- [Problem description] Down to the final line, print each entry exactly.

- [Information given]
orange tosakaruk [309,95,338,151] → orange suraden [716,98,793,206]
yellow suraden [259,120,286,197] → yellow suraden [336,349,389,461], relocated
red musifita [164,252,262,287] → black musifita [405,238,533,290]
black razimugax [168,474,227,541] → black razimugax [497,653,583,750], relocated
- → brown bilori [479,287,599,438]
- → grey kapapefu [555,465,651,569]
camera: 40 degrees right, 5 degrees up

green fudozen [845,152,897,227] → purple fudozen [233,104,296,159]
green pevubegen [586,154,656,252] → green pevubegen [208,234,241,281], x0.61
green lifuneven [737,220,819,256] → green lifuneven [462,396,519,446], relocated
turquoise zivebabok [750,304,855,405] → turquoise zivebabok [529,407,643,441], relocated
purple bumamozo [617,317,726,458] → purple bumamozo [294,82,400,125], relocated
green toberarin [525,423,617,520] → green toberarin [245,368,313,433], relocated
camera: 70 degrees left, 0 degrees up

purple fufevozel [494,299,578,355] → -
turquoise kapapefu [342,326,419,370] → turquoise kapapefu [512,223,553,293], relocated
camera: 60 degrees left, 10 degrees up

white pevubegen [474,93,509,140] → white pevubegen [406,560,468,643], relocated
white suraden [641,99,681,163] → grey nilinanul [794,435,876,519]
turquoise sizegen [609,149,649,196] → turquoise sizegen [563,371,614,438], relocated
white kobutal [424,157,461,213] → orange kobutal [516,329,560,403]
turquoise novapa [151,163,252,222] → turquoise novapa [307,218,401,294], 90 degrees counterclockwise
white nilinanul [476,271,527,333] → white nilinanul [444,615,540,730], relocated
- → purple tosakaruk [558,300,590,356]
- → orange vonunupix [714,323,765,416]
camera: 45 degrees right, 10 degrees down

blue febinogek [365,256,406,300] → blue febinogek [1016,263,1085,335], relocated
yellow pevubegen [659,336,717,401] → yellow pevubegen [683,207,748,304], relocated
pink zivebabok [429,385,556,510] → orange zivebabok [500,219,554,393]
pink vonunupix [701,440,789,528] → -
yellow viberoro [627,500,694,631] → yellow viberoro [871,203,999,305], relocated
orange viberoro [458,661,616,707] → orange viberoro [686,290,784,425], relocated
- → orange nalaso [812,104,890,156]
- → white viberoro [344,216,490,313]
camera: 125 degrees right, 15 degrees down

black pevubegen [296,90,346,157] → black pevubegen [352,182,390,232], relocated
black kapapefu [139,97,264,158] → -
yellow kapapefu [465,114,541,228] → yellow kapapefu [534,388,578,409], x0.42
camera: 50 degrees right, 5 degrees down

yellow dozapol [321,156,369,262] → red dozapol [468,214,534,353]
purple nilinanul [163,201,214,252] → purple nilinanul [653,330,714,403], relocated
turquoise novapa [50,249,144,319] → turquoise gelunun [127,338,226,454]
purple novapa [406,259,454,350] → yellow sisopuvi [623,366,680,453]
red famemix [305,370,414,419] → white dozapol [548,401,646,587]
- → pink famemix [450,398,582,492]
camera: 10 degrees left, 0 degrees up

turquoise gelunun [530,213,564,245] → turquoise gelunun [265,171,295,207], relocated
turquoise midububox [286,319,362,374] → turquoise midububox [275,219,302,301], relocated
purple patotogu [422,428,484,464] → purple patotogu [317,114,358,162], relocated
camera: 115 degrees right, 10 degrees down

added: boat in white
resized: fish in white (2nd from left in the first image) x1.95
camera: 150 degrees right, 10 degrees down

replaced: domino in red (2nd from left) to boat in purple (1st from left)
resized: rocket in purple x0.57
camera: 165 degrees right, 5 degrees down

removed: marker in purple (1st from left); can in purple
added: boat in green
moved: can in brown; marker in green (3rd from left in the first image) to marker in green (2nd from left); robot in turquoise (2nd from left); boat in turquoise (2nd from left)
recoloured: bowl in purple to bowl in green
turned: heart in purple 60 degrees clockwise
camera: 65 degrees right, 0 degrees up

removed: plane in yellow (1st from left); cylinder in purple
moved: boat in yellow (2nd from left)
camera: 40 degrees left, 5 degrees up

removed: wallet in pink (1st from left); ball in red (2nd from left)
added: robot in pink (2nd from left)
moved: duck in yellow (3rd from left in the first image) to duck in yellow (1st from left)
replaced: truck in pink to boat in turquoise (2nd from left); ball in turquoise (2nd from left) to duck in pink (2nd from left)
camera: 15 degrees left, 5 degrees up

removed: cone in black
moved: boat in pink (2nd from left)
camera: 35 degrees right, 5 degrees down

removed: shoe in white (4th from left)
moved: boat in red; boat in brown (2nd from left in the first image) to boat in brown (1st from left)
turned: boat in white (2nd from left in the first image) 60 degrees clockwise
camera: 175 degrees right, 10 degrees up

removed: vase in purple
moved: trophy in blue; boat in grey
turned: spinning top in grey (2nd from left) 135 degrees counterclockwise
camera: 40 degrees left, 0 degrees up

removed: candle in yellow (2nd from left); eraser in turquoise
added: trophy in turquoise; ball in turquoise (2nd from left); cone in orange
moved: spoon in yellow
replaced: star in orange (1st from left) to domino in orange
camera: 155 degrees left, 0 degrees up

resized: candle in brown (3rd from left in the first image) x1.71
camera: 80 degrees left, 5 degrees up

- [Your response]
orange tosakaruk [309,95,338,151] → orange suraden [716,98,793,206]
yellow suraden [259,120,286,197] → yellow suraden [336,349,389,461], relocated
red musifita [164,252,262,287] → black musifita [405,238,533,290]
black razimugax [168,474,227,541] → black razimugax [497,653,583,750], relocated
- → brown bilori [479,287,599,438]
- → grey kapapefu [555,465,651,569]
camera: 40 degrees right, 5 degrees up

green fudozen [845,152,897,227] → purple fudozen [233,104,296,159]
green pevubegen [586,154,656,252] → green pevubegen [208,234,241,281], x0.61
green lifuneven [737,220,819,256] → green lifuneven [462,396,519,446], relocated
turquoise zivebabok [750,304,855,405] → turquoise zivebabok [529,407,643,441], relocated
purple bumamozo [617,317,726,458] → purple bumamozo [294,82,400,125], relocated
green toberarin [525,423,617,520] → green toberarin [245,368,313,433], relocated
camera: 70 degrees left, 0 degrees up

purple fufevozel [494,299,578,355] → -
turquoise kapapefu [342,326,419,370] → turquoise kapapefu [512,223,553,293], relocated
camera: 60 degrees left, 10 degrees up

white pevubegen [474,93,509,140] → white pevubegen [406,560,468,643], relocated
white suraden [641,99,681,163] → grey nilinanul [794,435,876,519]
turquoise sizegen [609,149,649,196] → turquoise sizegen [563,371,614,438], relocated
white kobutal [424,157,461,213] → orange kobutal [516,329,560,403]
turquoise novapa [151,163,252,222] → turquoise novapa [307,218,401,294], 90 degrees counterclockwise
white nilinanul [476,271,527,333] → white nilinanul [444,615,540,730], relocated
- → purple tosakaruk [558,300,590,356]
- → orange vonunupix [714,323,765,416]
camera: 45 degrees right, 10 degrees down

blue febinogek [365,256,406,300] → blue febinogek [1016,263,1085,335], relocated
yellow pevubegen [659,336,717,401] → yellow pevubegen [683,207,748,304], relocated
pink zivebabok [429,385,556,510] → orange zivebabok [500,219,554,393]
pink vonunupix [701,440,789,528] → -
yellow viberoro [627,500,694,631] → yellow viberoro [871,203,999,305], relocated
orange viberoro [458,661,616,707] → orange viberoro [686,290,784,425], relocated
- → orange nalaso [812,104,890,156]
- → white viberoro [344,216,490,313]
camera: 125 degrees right, 15 degrees down

black pevubegen [296,90,346,157] → black pevubegen [352,182,390,232], relocated
black kapapefu [139,97,264,158] → -
yellow kapapefu [465,114,541,228] → yellow kapapefu [534,388,578,409], x0.42
camera: 50 degrees right, 5 degrees down

yellow dozapol [321,156,369,262] → red dozapol [468,214,534,353]
purple nilinanul [163,201,214,252] → purple nilinanul [653,330,714,403], relocated
turquoise novapa [50,249,144,319] → turquoise gelunun [127,338,226,454]
purple novapa [406,259,454,350] → yellow sisopuvi [623,366,680,453]
red famemix [305,370,414,419] → white dozapol [548,401,646,587]
- → pink famemix [450,398,582,492]
camera: 10 degrees left, 0 degrees up

turquoise gelunun [530,213,564,245] → turquoise gelunun [265,171,295,207], relocated
turquoise midububox [286,319,362,374] → turquoise midububox [275,219,302,301], relocated
purple patotogu [422,428,484,464] → purple patotogu [317,114,358,162], relocated
camera: 115 degrees right, 10 degrees down

added: boat in white
resized: fish in white (2nd from left in the first image) x1.95
camera: 150 degrees right, 10 degrees down

replaced: domino in red (2nd from left) to boat in purple (1st from left)
resized: rocket in purple x0.57
camera: 165 degrees right, 5 degrees down

removed: marker in purple (1st from left); can in purple
added: boat in green
moved: can in brown; marker in green (3rd from left in the first image) to marker in green (2nd from left); robot in turquoise (2nd from left); boat in turquoise (2nd from left)
recoloured: bowl in purple to bowl in green
turned: heart in purple 60 degrees clockwise
camera: 65 degrees right, 0 degrees up

removed: plane in yellow (1st from left); cylinder in purple
moved: boat in yellow (2nd from left)
camera: 40 degrees left, 5 degrees up

removed: wallet in pink (1st from left); ball in red (2nd from left)
added: robot in pink (2nd from left)
moved: duck in yellow (3rd from left in the first image) to duck in yellow (1st from left)
replaced: truck in pink to boat in turquoise (2nd from left); ball in turquoise (2nd from left) to duck in pink (2nd from left)
camera: 15 degrees left, 5 degrees up

removed: cone in black
moved: boat in pink (2nd from left)
camera: 35 degrees right, 5 degrees down

removed: shoe in white (4th from left)
moved: boat in red; boat in brown (2nd from left in the first image) to boat in brown (1st from left)
turned: boat in white (2nd from left in the first image) 60 degrees clockwise
camera: 175 degrees right, 10 degrees up

removed: vase in purple
moved: trophy in blue; boat in grey
turned: spinning top in grey (2nd from left) 135 degrees counterclockwise
camera: 40 degrees left, 0 degrees up

removed: candle in yellow (2nd from left); eraser in turquoise
added: trophy in turquoise; ball in turquoise (2nd from left); cone in orange
moved: spoon in yellow
replaced: star in orange (1st from left) to domino in orange
camera: 155 degrees left, 0 degrees up

resized: candle in brown (3rd from left in the first image) x1.71
camera: 80 degrees left, 5 degrees up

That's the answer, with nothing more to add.